··· Excerpted records

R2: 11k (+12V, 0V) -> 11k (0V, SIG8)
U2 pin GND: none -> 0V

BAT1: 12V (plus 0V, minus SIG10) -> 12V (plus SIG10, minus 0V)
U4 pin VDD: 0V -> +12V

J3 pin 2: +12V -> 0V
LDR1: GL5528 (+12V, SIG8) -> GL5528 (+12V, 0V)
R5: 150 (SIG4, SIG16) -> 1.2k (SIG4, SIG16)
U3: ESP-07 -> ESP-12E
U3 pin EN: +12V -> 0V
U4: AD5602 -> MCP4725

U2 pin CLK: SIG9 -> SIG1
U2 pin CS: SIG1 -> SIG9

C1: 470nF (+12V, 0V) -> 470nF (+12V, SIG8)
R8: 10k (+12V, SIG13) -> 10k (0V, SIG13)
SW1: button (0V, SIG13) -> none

······

In the entries above, how many lines hold the word "none"? Answer with the number only.

* _Response box_
2